Using the listing below, reproduce exactly the lines from the one with "black line: rotated" through the last, with all pictures left out.

******************************

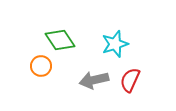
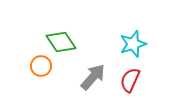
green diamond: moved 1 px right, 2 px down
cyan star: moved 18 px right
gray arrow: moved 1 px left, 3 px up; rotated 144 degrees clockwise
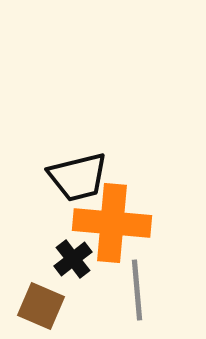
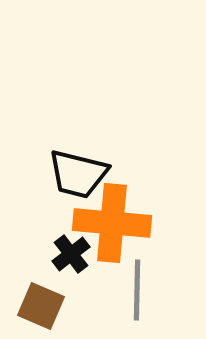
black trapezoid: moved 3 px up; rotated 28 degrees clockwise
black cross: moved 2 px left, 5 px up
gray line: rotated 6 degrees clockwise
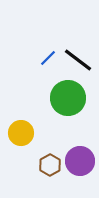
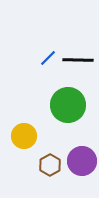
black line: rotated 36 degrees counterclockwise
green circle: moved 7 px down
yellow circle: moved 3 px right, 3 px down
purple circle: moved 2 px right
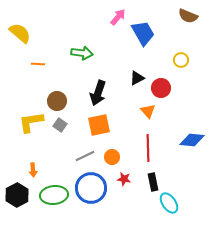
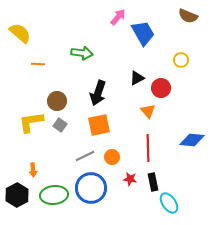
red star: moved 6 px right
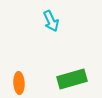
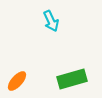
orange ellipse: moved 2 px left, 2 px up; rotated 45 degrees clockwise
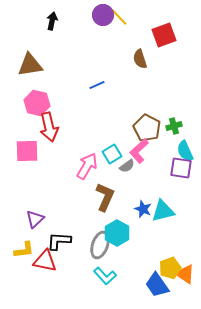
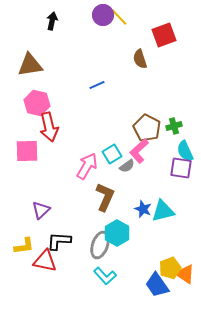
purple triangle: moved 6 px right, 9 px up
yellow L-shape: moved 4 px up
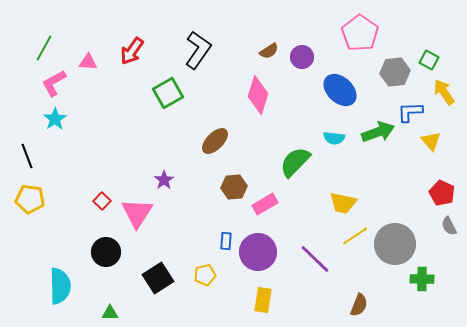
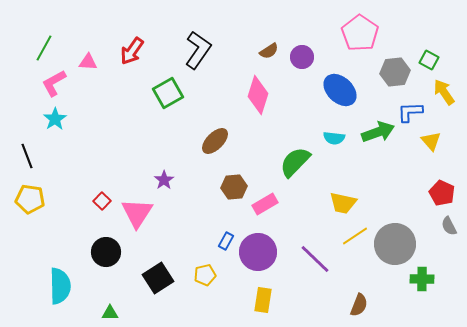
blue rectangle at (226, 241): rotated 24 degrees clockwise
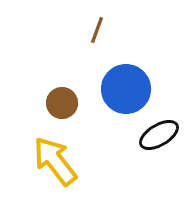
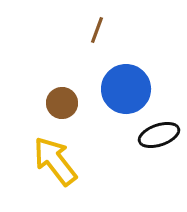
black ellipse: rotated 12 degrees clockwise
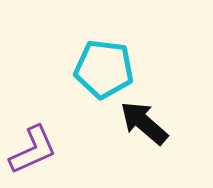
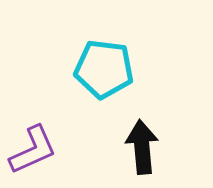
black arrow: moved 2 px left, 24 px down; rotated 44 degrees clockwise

******************************

» Task output:
black line: rotated 36 degrees counterclockwise
green circle: moved 7 px down
yellow circle: moved 3 px right, 3 px down
purple circle: moved 2 px right
red star: moved 6 px right
orange ellipse: moved 2 px left, 2 px up; rotated 45 degrees clockwise
purple triangle: moved 6 px right, 9 px up
yellow L-shape: moved 4 px up
blue rectangle at (226, 241): rotated 24 degrees clockwise
black ellipse: rotated 12 degrees clockwise
black arrow: moved 2 px left, 24 px down; rotated 44 degrees clockwise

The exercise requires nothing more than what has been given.